-------- Exercise data --------

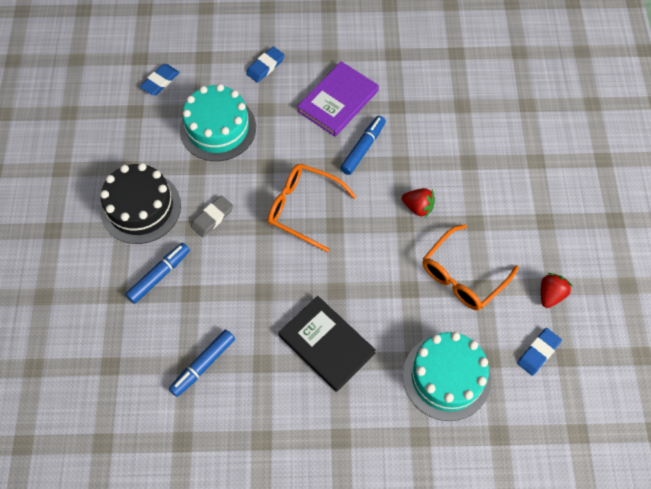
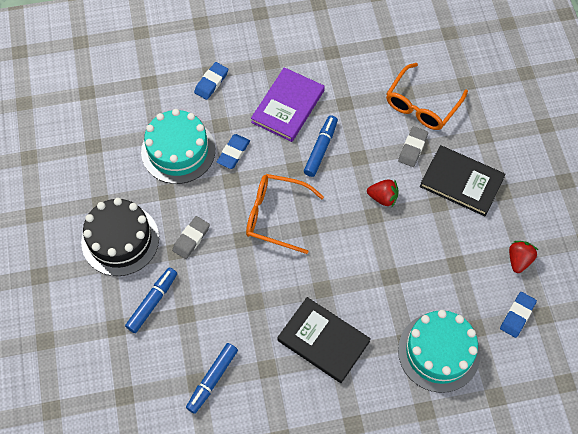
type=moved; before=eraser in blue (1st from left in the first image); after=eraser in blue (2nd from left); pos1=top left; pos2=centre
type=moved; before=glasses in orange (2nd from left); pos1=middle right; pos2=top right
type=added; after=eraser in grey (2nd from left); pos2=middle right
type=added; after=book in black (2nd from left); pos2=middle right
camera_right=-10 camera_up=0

--------
-------- Exercise data --------

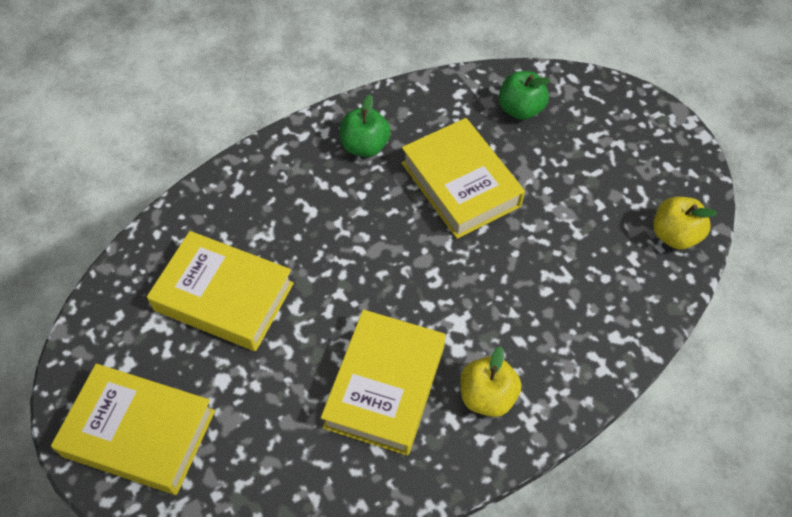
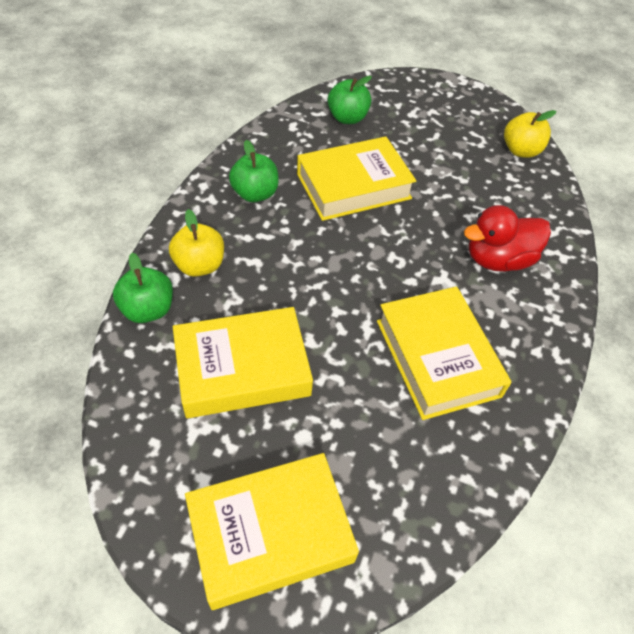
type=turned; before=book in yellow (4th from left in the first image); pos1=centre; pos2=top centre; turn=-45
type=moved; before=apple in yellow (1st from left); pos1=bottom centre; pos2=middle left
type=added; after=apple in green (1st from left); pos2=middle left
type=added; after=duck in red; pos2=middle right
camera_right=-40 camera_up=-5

--------

**Assigned task:** Return every line from the records above that holds the word "apple".

**Response area:**
type=moved; before=apple in yellow (1st from left); pos1=bottom centre; pos2=middle left
type=added; after=apple in green (1st from left); pos2=middle left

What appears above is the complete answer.